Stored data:
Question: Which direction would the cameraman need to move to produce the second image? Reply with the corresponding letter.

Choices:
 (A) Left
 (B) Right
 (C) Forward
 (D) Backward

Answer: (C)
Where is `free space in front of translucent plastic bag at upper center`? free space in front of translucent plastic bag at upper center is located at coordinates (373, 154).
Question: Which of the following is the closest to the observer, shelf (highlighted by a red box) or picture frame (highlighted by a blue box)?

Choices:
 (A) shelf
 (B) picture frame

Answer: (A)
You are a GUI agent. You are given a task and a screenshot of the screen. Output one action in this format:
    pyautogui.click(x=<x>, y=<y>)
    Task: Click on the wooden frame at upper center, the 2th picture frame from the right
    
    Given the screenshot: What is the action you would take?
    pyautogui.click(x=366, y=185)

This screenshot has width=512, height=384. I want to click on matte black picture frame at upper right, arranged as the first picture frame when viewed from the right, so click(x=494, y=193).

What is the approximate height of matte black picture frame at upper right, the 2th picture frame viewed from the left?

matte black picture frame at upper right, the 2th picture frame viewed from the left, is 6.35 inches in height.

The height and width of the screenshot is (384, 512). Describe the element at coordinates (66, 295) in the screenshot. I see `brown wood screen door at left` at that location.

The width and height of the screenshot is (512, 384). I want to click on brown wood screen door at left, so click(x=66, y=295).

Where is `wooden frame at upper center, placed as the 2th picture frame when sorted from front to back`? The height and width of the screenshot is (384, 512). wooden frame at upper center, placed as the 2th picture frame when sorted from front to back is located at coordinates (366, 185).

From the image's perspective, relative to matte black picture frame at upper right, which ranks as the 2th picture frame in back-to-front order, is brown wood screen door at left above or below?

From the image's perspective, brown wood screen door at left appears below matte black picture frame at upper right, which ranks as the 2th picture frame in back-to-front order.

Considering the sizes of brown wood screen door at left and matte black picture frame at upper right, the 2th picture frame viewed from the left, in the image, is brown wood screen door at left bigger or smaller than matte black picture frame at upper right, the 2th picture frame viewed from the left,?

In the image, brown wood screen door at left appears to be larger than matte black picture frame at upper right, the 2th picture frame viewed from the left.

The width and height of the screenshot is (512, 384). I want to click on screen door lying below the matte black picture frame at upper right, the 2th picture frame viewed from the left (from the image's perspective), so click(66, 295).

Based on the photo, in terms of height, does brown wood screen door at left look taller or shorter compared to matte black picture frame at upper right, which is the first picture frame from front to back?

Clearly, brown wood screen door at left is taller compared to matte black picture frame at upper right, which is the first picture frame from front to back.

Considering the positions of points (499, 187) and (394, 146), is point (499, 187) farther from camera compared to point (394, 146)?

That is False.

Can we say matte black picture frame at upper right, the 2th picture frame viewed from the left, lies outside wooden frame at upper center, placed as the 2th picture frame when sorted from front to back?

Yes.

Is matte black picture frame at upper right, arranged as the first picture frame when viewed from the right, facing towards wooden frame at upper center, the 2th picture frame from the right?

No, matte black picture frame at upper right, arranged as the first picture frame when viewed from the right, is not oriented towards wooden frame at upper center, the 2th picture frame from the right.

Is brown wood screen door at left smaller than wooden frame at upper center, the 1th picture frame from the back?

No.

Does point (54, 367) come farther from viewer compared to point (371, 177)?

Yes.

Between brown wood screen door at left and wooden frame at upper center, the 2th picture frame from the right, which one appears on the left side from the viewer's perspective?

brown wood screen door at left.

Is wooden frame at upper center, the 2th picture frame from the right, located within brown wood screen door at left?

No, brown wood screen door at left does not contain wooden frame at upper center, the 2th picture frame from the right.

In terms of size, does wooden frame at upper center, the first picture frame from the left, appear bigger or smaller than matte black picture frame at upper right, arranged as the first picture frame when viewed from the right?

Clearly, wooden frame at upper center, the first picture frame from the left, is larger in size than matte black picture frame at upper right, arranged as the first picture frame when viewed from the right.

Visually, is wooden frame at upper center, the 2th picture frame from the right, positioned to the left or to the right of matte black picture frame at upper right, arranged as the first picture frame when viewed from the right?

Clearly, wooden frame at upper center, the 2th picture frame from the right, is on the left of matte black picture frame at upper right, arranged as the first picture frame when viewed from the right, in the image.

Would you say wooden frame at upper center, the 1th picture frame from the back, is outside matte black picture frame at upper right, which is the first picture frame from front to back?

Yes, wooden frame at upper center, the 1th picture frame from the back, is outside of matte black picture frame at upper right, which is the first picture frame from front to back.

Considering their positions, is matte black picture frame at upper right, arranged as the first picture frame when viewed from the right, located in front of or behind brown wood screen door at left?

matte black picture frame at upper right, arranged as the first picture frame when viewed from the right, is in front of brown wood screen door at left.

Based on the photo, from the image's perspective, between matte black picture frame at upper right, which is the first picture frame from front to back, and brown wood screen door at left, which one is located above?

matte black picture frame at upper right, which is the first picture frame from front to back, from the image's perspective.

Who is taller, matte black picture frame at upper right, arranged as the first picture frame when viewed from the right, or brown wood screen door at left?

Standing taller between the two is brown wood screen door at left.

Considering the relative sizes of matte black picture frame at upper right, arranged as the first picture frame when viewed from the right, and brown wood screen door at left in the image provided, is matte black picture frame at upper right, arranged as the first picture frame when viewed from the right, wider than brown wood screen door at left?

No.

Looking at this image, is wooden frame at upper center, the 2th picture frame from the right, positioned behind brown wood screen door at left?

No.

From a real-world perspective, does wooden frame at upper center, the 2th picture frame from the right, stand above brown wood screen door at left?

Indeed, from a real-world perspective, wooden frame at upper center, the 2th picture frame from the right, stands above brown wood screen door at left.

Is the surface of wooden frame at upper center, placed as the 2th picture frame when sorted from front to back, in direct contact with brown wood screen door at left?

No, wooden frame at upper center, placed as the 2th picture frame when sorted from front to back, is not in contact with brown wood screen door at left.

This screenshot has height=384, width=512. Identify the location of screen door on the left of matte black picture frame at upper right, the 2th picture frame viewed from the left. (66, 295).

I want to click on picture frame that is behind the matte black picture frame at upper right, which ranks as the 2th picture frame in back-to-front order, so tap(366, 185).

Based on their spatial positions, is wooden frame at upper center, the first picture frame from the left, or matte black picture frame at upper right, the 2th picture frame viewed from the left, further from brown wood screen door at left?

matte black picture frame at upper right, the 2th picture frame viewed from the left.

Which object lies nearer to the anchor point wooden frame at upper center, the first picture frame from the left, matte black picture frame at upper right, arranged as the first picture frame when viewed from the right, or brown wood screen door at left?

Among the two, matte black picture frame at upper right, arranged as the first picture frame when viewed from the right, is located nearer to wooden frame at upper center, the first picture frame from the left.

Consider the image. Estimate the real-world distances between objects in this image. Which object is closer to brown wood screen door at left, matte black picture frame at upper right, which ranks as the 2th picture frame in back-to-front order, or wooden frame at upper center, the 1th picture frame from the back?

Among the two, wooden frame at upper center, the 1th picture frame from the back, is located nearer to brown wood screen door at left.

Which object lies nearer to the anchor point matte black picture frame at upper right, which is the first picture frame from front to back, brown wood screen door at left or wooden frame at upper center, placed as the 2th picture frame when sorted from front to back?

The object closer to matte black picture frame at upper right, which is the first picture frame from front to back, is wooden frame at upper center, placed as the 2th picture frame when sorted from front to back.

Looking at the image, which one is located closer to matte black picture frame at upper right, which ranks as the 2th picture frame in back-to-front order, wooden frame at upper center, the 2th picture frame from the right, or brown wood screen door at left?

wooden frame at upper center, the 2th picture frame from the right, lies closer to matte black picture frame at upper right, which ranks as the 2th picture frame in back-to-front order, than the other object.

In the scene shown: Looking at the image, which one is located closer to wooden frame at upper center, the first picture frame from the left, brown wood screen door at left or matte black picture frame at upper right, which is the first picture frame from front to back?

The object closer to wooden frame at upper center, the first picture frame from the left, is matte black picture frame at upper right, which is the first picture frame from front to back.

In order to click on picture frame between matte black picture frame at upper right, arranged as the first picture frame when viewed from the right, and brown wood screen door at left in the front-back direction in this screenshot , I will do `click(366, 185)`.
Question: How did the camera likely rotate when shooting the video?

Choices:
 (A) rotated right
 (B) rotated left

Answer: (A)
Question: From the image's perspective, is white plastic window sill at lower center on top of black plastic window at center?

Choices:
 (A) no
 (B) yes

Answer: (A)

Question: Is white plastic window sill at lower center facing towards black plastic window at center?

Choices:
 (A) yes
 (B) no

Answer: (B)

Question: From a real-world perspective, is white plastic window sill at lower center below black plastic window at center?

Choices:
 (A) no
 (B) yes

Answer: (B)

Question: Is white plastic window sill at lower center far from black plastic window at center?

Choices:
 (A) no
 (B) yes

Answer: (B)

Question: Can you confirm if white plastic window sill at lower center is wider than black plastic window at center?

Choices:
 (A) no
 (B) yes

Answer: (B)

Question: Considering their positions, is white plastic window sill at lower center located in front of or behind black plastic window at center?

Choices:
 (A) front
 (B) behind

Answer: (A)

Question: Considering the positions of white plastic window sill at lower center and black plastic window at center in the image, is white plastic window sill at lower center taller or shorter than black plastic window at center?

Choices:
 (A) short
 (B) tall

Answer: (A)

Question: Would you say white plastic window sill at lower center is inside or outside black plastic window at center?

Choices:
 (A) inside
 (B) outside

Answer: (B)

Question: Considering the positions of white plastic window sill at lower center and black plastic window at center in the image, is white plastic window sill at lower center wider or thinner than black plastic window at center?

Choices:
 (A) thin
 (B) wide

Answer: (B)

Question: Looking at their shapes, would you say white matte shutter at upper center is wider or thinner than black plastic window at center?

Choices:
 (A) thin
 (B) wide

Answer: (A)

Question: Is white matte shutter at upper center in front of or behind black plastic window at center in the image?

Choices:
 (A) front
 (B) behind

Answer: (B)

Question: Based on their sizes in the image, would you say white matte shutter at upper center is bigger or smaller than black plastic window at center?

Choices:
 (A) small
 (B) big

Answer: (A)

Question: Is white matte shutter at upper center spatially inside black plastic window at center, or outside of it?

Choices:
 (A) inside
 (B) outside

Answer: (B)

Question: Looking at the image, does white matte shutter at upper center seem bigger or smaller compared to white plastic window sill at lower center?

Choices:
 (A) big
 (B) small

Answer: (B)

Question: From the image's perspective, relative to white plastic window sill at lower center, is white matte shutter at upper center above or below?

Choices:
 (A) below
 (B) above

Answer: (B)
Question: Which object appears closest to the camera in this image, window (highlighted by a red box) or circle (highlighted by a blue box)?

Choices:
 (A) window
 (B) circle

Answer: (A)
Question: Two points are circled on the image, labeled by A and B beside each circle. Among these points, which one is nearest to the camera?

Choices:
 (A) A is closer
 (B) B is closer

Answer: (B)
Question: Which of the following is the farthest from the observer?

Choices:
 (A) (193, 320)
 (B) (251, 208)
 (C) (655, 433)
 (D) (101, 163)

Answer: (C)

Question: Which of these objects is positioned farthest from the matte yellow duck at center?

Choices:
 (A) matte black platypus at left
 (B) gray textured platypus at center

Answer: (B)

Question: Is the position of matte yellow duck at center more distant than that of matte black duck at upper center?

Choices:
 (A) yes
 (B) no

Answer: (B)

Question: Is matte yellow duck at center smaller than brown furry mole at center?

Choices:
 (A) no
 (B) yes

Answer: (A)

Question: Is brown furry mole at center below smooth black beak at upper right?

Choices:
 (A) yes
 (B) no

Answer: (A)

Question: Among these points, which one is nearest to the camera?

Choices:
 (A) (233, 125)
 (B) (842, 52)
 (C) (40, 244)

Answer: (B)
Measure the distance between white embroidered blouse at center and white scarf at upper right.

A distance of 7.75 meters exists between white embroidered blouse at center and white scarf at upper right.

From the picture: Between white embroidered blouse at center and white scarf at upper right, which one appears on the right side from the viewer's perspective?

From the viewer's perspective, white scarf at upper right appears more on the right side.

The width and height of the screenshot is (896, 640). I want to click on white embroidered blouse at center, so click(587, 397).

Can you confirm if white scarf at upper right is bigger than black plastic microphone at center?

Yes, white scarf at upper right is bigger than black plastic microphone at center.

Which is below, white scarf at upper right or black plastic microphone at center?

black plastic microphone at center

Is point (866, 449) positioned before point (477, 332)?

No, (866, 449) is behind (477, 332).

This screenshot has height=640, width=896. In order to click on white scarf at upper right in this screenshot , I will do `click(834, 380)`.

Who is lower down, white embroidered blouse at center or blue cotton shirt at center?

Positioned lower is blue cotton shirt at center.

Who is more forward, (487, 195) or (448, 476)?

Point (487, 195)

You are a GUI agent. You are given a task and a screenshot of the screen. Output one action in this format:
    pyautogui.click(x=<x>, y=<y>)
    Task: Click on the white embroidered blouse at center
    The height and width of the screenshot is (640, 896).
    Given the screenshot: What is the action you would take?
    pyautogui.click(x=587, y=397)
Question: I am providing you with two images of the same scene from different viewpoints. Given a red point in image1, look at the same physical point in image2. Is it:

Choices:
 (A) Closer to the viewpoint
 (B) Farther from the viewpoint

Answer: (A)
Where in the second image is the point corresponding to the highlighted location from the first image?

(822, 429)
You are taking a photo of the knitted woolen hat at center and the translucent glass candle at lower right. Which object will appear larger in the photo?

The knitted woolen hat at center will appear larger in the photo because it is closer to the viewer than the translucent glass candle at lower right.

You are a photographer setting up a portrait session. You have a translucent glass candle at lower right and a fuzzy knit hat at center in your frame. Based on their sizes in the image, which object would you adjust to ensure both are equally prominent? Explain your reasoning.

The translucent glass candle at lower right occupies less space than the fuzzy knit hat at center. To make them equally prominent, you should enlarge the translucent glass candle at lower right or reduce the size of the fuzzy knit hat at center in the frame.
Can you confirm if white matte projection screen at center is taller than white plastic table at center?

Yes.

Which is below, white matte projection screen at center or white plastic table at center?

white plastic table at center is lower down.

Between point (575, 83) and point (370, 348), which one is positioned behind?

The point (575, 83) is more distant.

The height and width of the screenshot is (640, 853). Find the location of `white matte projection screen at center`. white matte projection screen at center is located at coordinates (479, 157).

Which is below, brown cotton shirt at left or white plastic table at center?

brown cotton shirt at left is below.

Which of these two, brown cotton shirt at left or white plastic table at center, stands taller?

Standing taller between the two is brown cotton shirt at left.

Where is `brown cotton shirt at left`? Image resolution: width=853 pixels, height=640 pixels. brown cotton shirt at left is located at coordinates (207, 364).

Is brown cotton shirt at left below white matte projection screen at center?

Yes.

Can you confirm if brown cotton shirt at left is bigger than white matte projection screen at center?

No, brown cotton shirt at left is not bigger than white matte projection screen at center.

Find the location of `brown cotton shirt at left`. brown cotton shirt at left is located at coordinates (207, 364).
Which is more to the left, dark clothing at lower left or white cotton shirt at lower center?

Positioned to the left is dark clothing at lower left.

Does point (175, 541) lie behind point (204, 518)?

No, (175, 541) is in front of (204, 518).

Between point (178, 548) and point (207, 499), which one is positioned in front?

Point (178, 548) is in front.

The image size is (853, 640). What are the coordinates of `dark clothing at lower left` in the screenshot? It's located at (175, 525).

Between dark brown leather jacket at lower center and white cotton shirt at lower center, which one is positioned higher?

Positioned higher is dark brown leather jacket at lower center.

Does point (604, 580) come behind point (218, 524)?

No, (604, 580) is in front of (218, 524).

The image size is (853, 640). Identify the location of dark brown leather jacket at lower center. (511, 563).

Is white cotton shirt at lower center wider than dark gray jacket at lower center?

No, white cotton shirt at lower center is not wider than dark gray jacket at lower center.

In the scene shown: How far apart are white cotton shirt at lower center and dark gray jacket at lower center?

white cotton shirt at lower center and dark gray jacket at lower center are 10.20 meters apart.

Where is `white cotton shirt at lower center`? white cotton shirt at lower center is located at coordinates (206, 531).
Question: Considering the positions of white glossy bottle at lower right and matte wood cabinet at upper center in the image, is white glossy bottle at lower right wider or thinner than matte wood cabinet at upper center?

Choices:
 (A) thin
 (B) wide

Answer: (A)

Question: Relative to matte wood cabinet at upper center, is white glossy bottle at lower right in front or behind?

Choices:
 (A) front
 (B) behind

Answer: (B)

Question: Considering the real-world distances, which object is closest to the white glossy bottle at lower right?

*TASK TO CARRY OUT*.
Rewrite the material above, from its first line down to the line containing "(B) picture frame", as a JSON list of strings with one string per line. Leave out blank lines.

*ANSWER TO THIS PROBLEM*.
[
  "Question: Which direction would the cameraman need to move to produce the second image? Reply with the corresponding letter.",
  "Choices:",
  " (A) Left",
  " (B) Right",
  " (C) Forward",
  " (D) Backward",
  "Answer: (C)",
  "Where is `free space in front of translucent plastic bag at upper center`? free space in front of translucent plastic bag at upper center is located at coordinates (373, 154).",
  "Question: Which of the following is the closest to the observer, shelf (highlighted by a red box) or picture frame (highlighted by a blue box)?",
  "Choices:",
  " (A) shelf",
  " (B) picture frame"
]